▶ Exercise brief: Scan the records below. List lines holding "purple".

▶ Data excerpts:
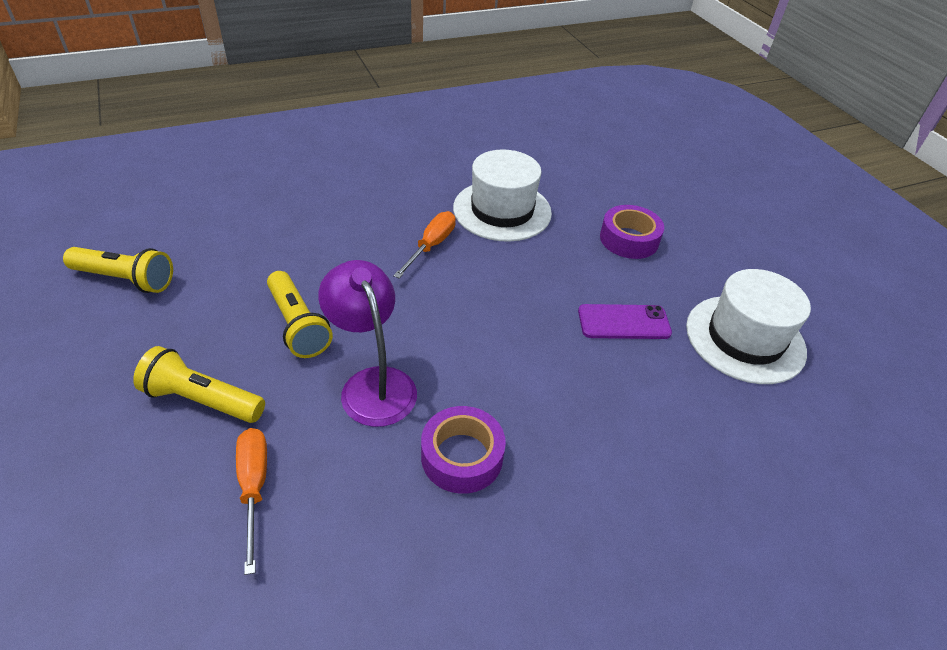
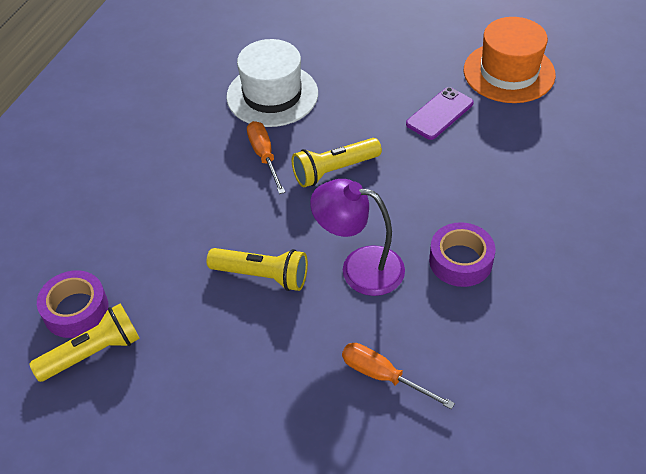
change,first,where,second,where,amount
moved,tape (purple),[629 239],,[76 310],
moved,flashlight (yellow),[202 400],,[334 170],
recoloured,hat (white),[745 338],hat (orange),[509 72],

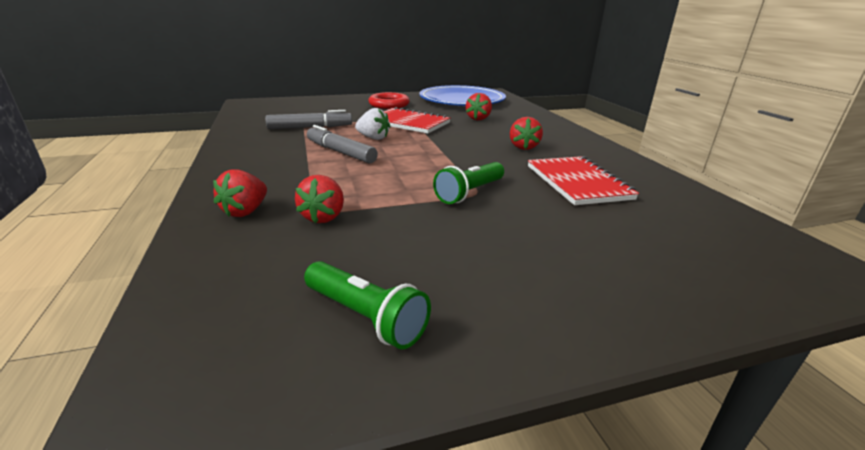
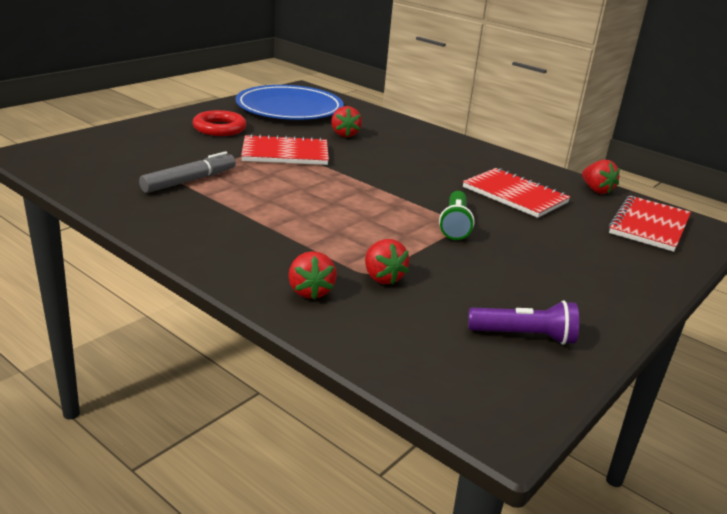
change,first,where,second,where,amount
recoloured,flashlight (green),[365 317],flashlight (purple),[524 336],
moved,strawberry (red),[523 147],,[596 190],
added,,,notebook (red),[649 225],
removed,marker (grey),[340 152],,,
removed,strawberry (white),[373 138],,,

▶ Task output:
moved,tape (purple),[629 239],,[76 310],
recoloured,flashlight (green),[365 317],flashlight (purple),[524 336],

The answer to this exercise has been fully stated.